- **AIM OF THE EXERCISE**
Restate the entries below in full, exactly as they read, but without pictures.

Top of RECORD EXTRACTS

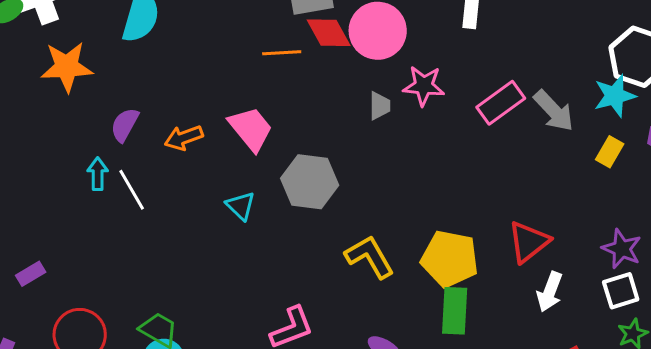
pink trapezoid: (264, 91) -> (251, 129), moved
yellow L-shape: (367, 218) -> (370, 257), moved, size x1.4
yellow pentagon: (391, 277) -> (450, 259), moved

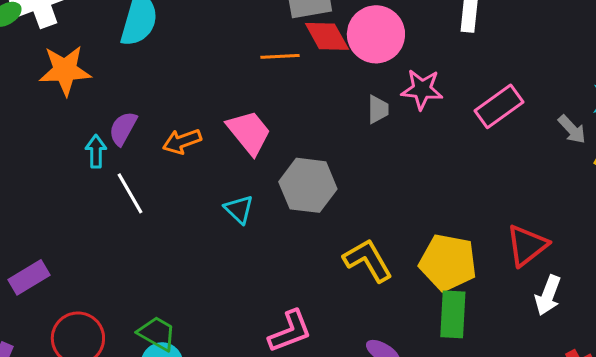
gray arrow: (554, 111) -> (572, 129), moved, size x0.7
cyan arrow: (98, 174) -> (96, 151), moved
purple rectangle: (31, 274) -> (29, 277), size x1.4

Bottom of RECORD EXTRACTS

- **SOLUTION FOR THIS EXERCISE**
pink trapezoid: (264, 91) -> (251, 129), moved
yellow L-shape: (367, 218) -> (370, 257), moved, size x1.4
yellow pentagon: (391, 277) -> (450, 259), moved

gray arrow: (554, 111) -> (572, 129), moved, size x0.7
cyan arrow: (98, 174) -> (96, 151), moved
purple rectangle: (31, 274) -> (29, 277), size x1.4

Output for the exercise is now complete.